Exercise requirements: Among the lines below, take the one holding "(288, 181) = (345, 228): brown", the one holding "(229, 300) = (349, 113): yellow", and all lines between them. Set them down exactly.

Object correspondence data:
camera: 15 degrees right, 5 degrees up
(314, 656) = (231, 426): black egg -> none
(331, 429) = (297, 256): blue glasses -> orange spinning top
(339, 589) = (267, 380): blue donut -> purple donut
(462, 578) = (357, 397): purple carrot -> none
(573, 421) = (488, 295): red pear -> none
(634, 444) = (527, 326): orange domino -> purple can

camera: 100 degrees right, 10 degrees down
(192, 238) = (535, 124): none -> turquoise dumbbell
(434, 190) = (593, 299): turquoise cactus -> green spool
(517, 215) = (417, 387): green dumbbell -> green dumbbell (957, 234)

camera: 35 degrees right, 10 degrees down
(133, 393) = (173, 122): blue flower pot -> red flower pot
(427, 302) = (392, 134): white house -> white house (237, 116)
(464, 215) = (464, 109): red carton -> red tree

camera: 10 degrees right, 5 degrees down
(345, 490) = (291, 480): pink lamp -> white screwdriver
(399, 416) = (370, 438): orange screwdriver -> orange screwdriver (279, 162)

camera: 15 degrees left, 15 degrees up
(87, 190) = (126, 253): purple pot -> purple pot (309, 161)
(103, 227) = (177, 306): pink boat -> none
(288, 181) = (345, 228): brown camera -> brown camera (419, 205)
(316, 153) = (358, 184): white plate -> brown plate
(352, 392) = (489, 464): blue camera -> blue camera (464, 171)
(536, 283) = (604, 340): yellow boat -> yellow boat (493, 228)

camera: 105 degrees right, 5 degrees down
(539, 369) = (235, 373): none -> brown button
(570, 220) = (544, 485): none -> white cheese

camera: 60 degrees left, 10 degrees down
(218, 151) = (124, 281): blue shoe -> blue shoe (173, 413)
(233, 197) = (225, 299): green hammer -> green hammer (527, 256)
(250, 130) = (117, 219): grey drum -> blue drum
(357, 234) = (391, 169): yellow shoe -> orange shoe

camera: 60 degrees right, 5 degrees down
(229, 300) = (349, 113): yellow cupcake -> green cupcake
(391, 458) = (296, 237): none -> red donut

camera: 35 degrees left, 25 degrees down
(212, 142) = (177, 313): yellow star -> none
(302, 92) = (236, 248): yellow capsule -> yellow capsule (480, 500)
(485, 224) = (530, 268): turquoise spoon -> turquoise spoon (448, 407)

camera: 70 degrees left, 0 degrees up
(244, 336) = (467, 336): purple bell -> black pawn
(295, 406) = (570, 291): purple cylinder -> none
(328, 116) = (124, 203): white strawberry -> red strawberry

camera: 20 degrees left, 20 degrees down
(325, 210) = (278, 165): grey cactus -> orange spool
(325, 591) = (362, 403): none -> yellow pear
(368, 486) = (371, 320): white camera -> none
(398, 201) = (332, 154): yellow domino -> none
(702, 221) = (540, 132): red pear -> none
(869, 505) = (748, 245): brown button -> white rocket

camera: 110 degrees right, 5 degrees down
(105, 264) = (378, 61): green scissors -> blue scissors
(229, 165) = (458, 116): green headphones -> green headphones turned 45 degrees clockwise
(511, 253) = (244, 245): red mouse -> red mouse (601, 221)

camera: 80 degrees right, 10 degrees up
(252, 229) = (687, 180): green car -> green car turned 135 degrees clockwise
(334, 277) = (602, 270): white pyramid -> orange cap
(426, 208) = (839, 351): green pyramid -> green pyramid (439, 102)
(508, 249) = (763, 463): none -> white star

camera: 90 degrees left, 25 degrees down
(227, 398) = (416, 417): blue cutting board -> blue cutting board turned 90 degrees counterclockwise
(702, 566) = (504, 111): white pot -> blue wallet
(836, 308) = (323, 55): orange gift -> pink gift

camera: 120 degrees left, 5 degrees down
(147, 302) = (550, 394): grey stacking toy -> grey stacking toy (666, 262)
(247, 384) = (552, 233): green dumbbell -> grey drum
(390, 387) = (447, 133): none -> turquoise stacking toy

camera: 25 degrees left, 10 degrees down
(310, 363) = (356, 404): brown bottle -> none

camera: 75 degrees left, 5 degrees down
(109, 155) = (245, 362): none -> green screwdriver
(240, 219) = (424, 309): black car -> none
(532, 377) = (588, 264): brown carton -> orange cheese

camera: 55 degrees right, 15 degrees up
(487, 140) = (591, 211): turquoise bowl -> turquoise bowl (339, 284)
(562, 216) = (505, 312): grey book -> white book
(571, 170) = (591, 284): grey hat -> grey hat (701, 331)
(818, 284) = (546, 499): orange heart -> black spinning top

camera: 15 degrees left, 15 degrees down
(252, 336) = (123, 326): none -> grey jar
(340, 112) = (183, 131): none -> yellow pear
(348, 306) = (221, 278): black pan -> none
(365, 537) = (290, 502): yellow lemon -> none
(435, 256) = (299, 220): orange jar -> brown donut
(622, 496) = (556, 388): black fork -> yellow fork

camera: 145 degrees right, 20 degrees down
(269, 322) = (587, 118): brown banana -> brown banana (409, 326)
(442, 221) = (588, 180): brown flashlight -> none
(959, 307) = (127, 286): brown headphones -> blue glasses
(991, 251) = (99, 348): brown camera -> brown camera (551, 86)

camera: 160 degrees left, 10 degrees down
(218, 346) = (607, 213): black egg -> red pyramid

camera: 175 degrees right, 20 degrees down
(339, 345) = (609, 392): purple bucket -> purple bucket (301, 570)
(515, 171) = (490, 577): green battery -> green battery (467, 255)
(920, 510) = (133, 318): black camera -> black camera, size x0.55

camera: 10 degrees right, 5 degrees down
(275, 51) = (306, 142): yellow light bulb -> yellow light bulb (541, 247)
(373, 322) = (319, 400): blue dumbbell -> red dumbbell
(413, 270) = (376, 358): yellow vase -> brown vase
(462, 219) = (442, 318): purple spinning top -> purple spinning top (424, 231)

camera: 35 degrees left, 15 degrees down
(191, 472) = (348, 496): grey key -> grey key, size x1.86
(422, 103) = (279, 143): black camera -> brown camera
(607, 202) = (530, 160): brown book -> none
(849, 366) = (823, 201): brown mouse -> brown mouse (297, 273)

Response to this exercise:
(288, 181) = (345, 228): brown camera -> brown camera (419, 205)
(316, 153) = (358, 184): white plate -> brown plate
(352, 392) = (489, 464): blue camera -> blue camera (464, 171)
(536, 283) = (604, 340): yellow boat -> yellow boat (493, 228)

camera: 105 degrees right, 5 degrees down
(539, 369) = (235, 373): none -> brown button
(570, 220) = (544, 485): none -> white cheese

camera: 60 degrees left, 10 degrees down
(218, 151) = (124, 281): blue shoe -> blue shoe (173, 413)
(233, 197) = (225, 299): green hammer -> green hammer (527, 256)
(250, 130) = (117, 219): grey drum -> blue drum
(357, 234) = (391, 169): yellow shoe -> orange shoe

camera: 60 degrees right, 5 degrees down
(229, 300) = (349, 113): yellow cupcake -> green cupcake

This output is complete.